(EXERCISE INSTRUCTIONS)
Copy all the lines of the listing below exactly. Skip the images.

◆ ◆ ◆

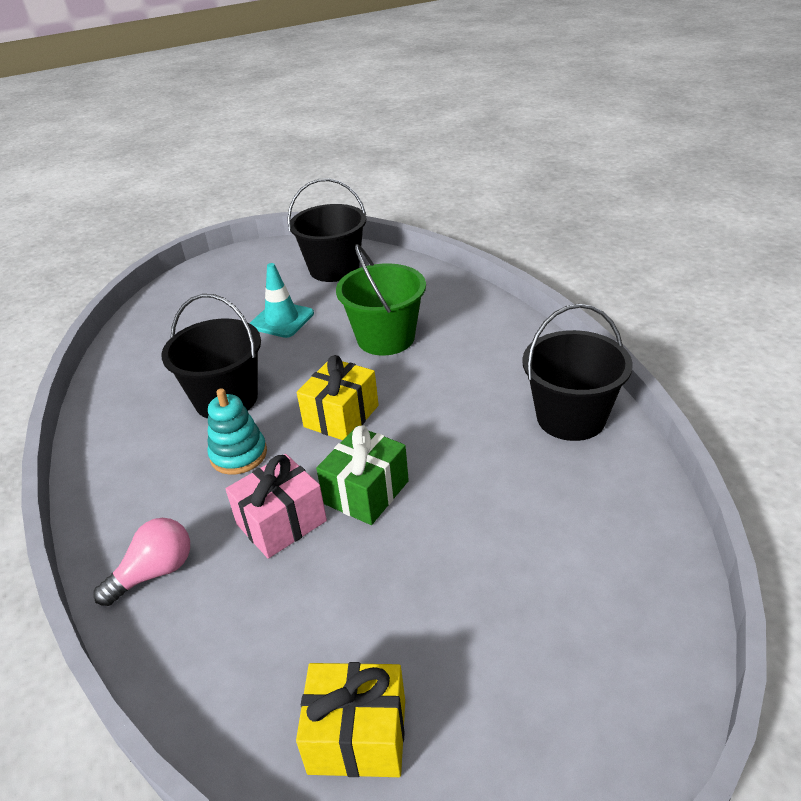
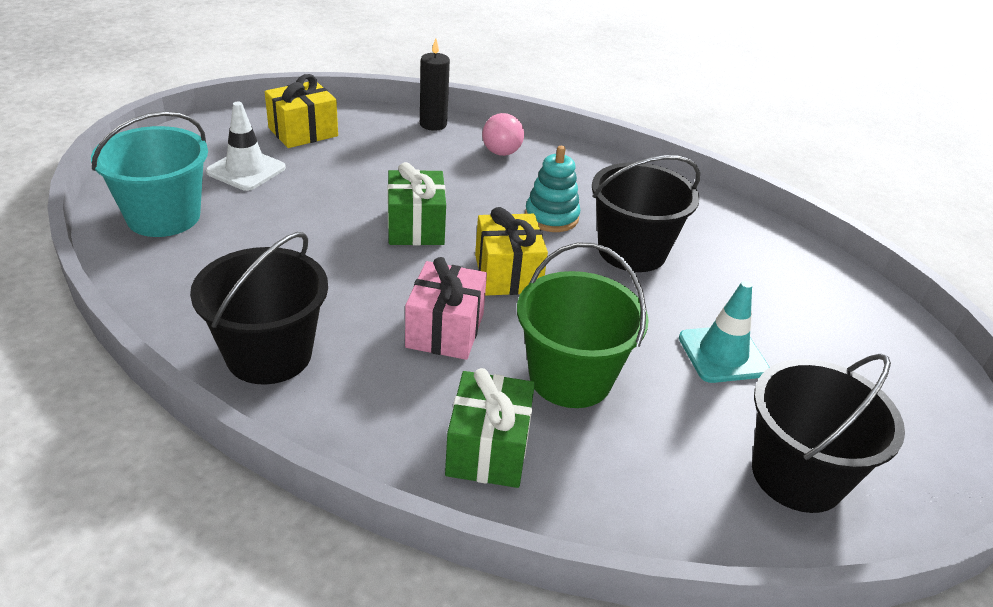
camera: 135 degrees right, 0 degrees up
(175, 664) = (433, 124): none -> black candle
(281, 522) = (457, 191): pink gift -> pink gift (445, 330)
(471, 323) = (488, 449): none -> green gift
(485, 671) = (246, 170): none -> white traffic cone
(619, 618) = (163, 217): none -> turquoise bucket

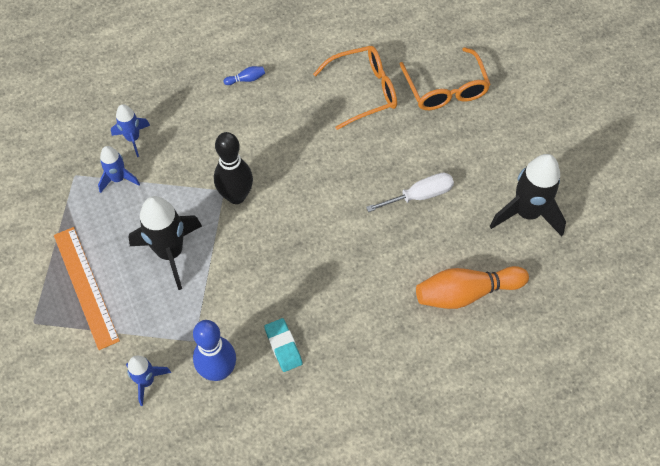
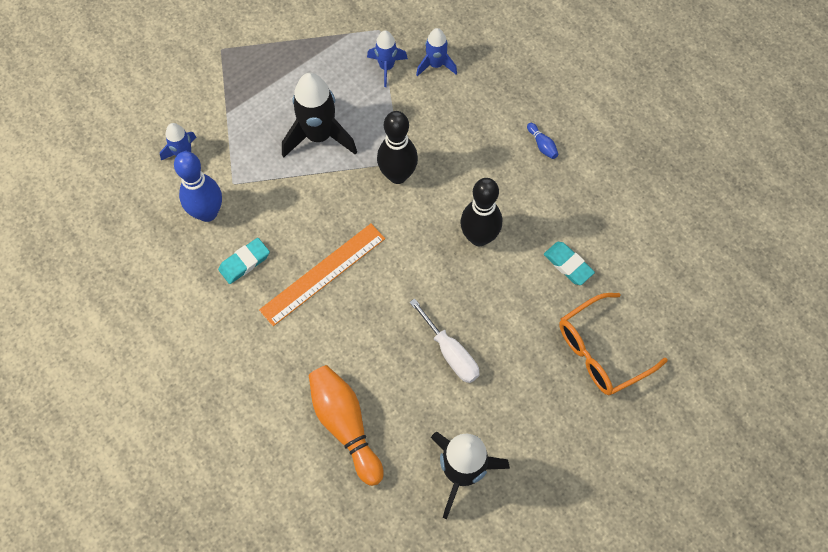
camera: 75 degrees right, 5 degrees up
(85, 287) = (265, 78): orange ruler -> orange ruler (323, 274)
(318, 148) = (479, 237): none -> black bowling pin
(364, 91) = (568, 265): orange glasses -> turquoise eraser

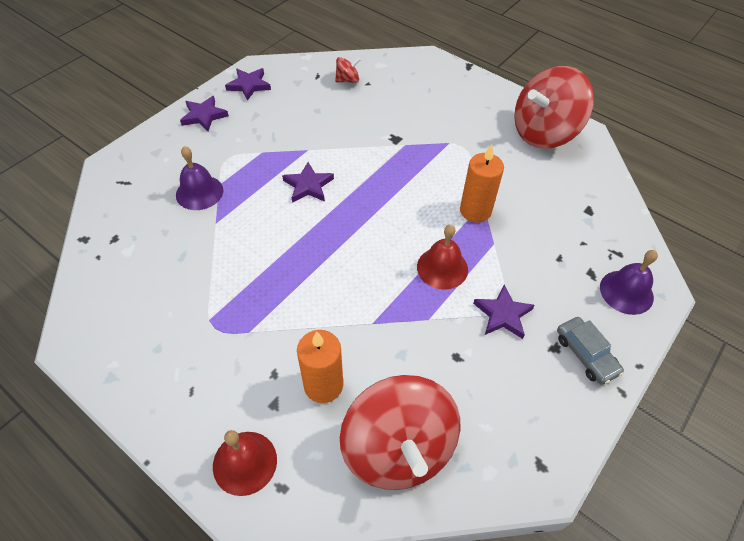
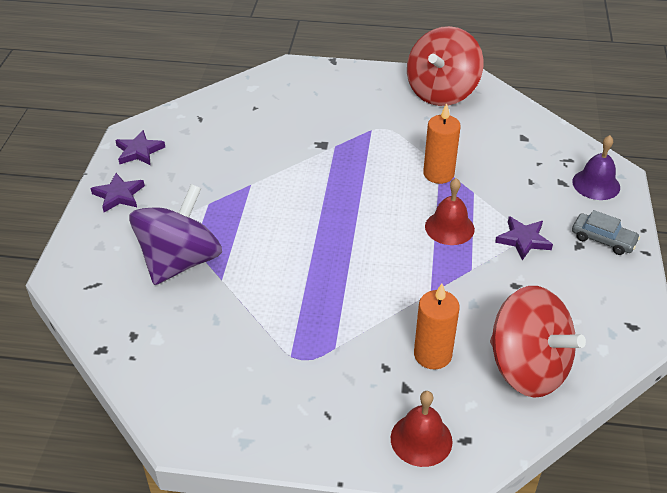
camera: 30 degrees left, 10 degrees down
(199, 192) = (180, 261): purple bell -> purple spinning top
(308, 185) = (279, 213): purple star -> none
(348, 80) = (233, 112): red spinning top -> none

◆ ◆ ◆

(EXERCISE SOLUTION)
camera: 135 degrees right, 0 degrees up
(175, 664) = (433, 124): none -> black candle
(281, 522) = (457, 191): pink gift -> pink gift (445, 330)
(471, 323) = (488, 449): none -> green gift
(485, 671) = (246, 170): none -> white traffic cone
(619, 618) = (163, 217): none -> turquoise bucket

camera: 75 degrees right, 5 degrees up
(85, 287) = (265, 78): orange ruler -> orange ruler (323, 274)
(318, 148) = (479, 237): none -> black bowling pin
(364, 91) = (568, 265): orange glasses -> turquoise eraser

camera: 30 degrees left, 10 degrees down
(199, 192) = (180, 261): purple bell -> purple spinning top
(308, 185) = (279, 213): purple star -> none
(348, 80) = (233, 112): red spinning top -> none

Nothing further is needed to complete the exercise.